» Work request:
Give back the data exactly, with no images.

» Data:
-------

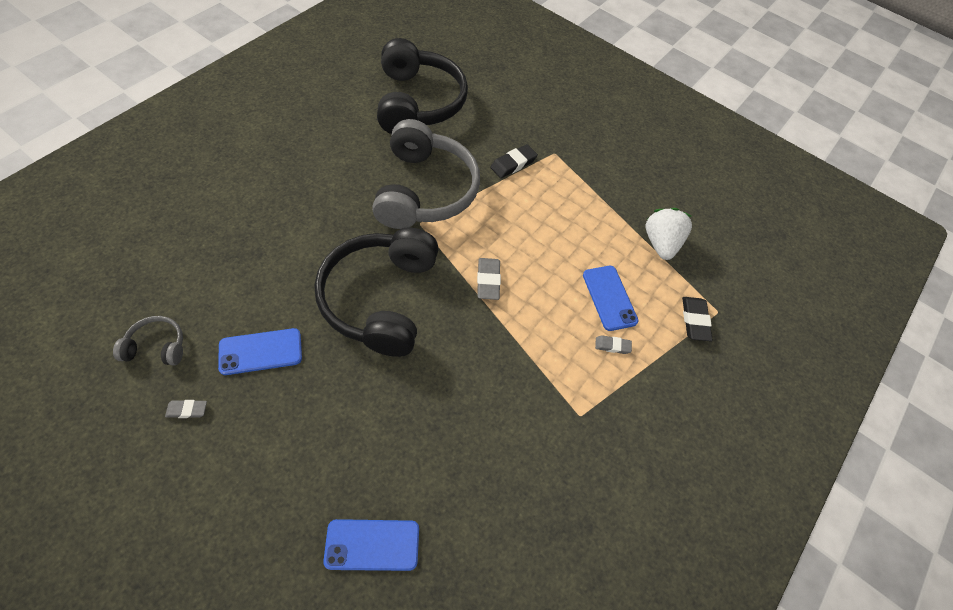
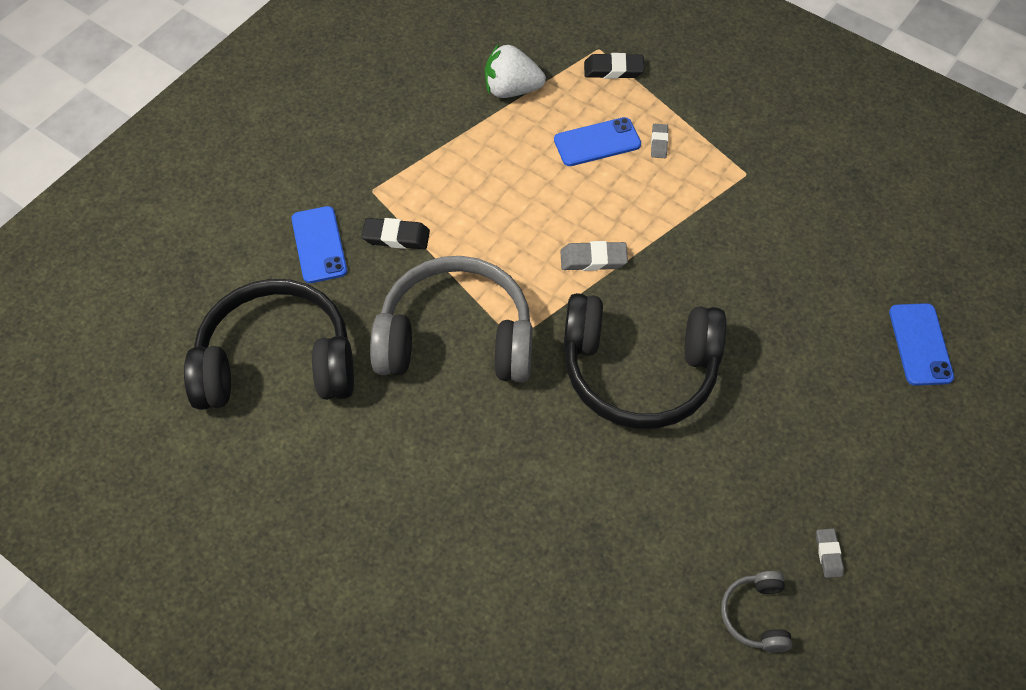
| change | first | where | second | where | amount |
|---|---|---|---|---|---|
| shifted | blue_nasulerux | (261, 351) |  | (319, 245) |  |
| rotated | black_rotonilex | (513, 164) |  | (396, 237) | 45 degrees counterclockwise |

-------

» Output for this task:
| change | first | where | second | where | amount |
|---|---|---|---|---|---|
| shifted | blue_nasulerux | (261, 351) |  | (319, 245) |  |
| rotated | black_rotonilex | (513, 164) |  | (396, 237) | 45 degrees counterclockwise |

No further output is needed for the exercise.